Restate all entries word for word, minus pictures.

++++ SUPPLIED RECORDS ++++

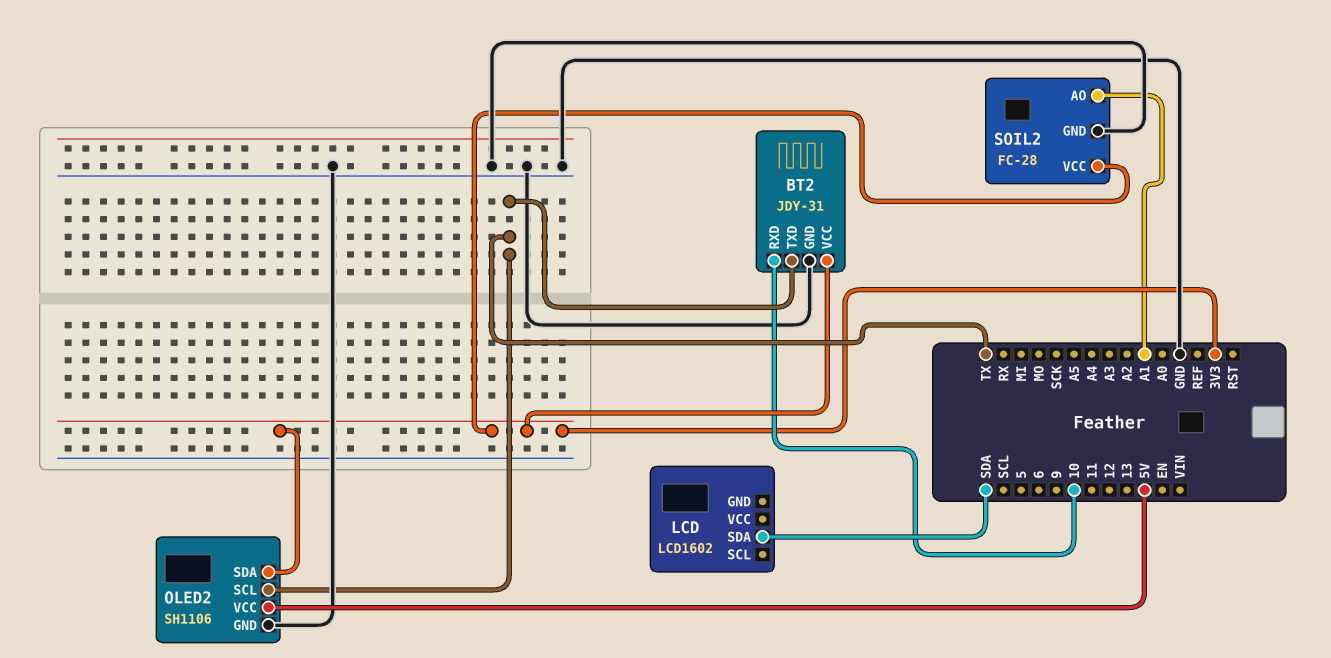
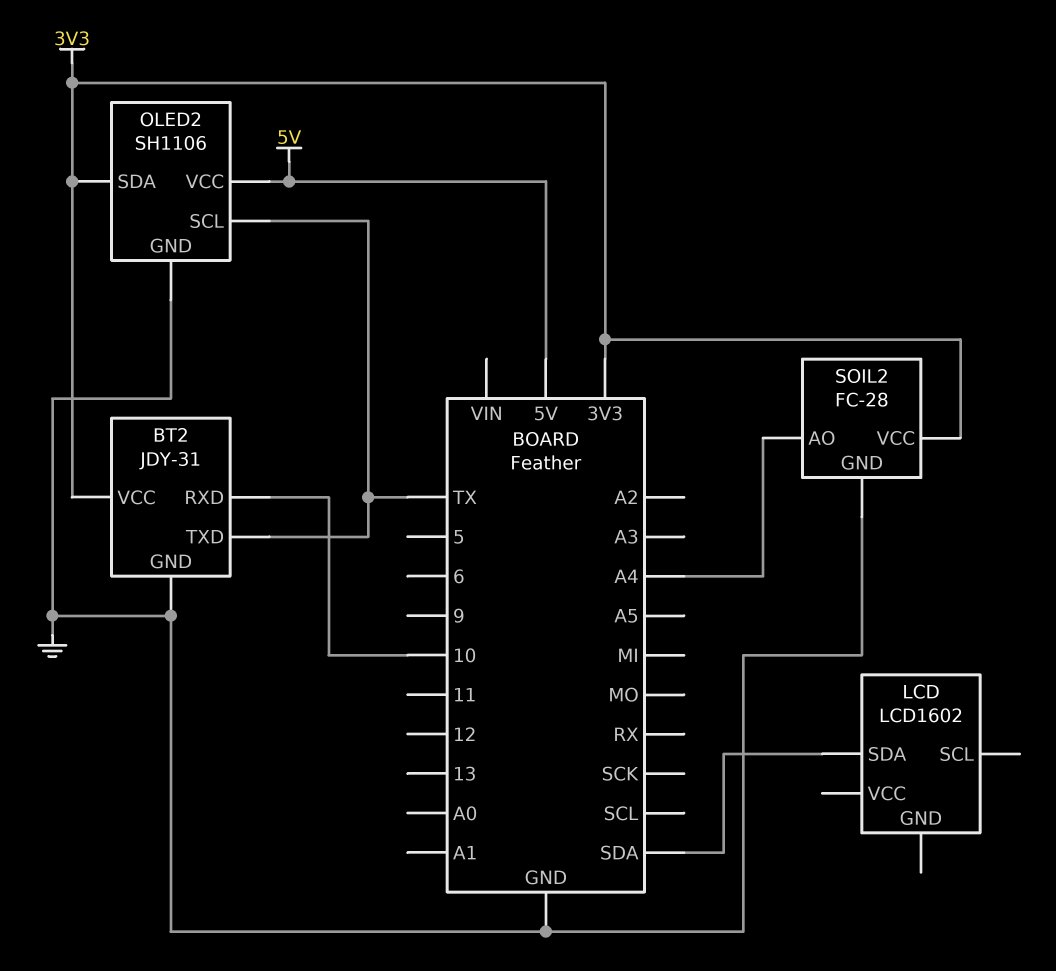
SOIL2 pin AO: A1 -> A4

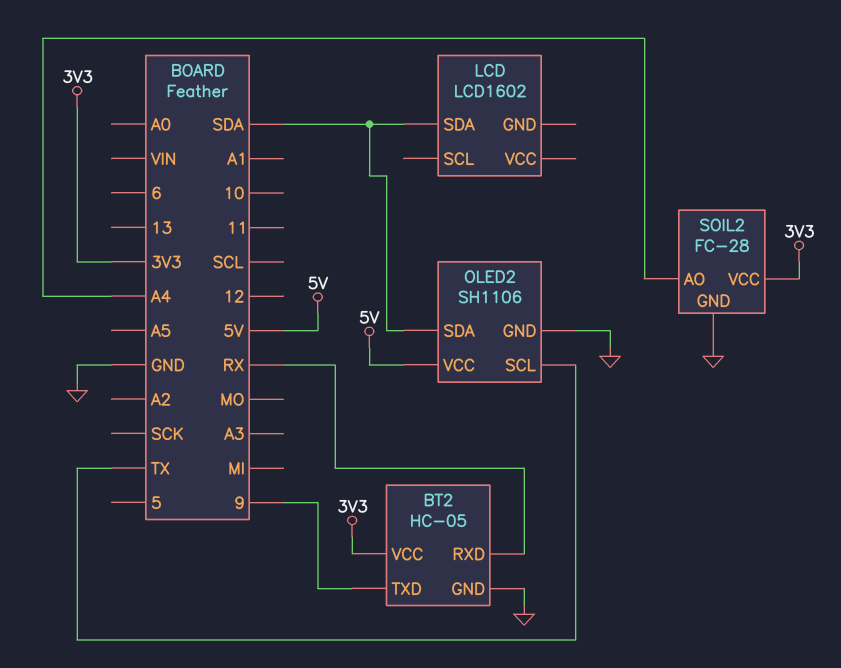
BT2: JDY-31 -> HC-05
BT2 pin RXD: 10 -> RX
BT2 pin TXD: TX -> 9
OLED2 pin SDA: 3V3 -> SDA

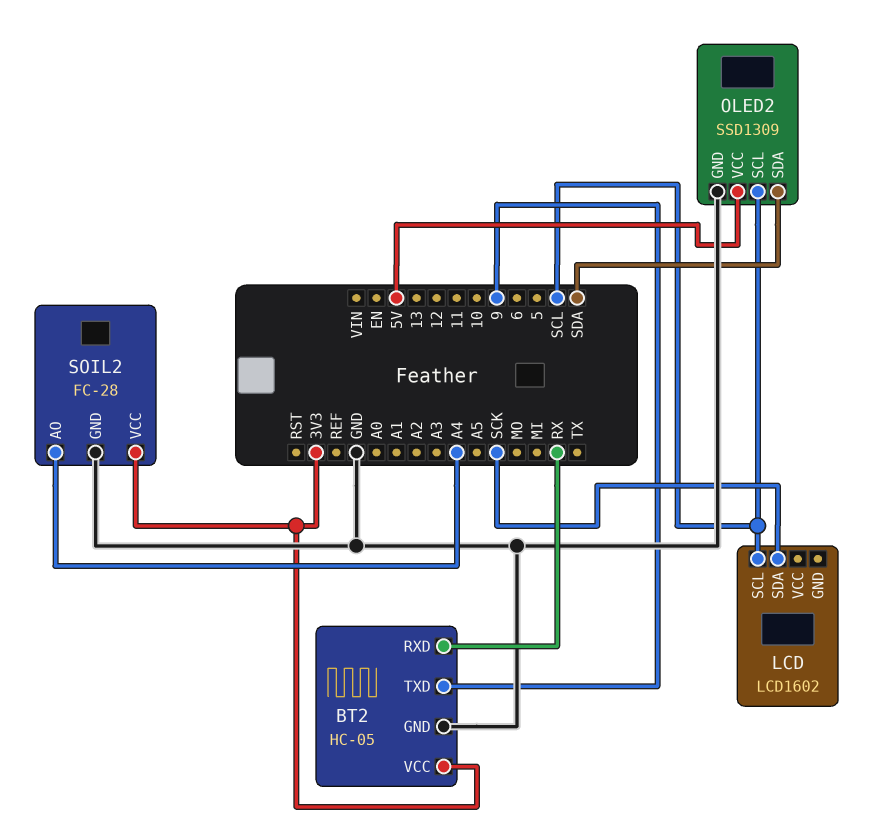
LCD pin SCL: none -> SCL
LCD pin SDA: SDA -> SCK
OLED2: SH1106 -> SSD1309
OLED2 pin SCL: TX -> SCL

++++

» RESPONSE:
SOIL2 pin AO: A1 -> A4

BT2: JDY-31 -> HC-05
BT2 pin RXD: 10 -> RX
BT2 pin TXD: TX -> 9
OLED2 pin SDA: 3V3 -> SDA

LCD pin SCL: none -> SCL
LCD pin SDA: SDA -> SCK
OLED2: SH1106 -> SSD1309
OLED2 pin SCL: TX -> SCL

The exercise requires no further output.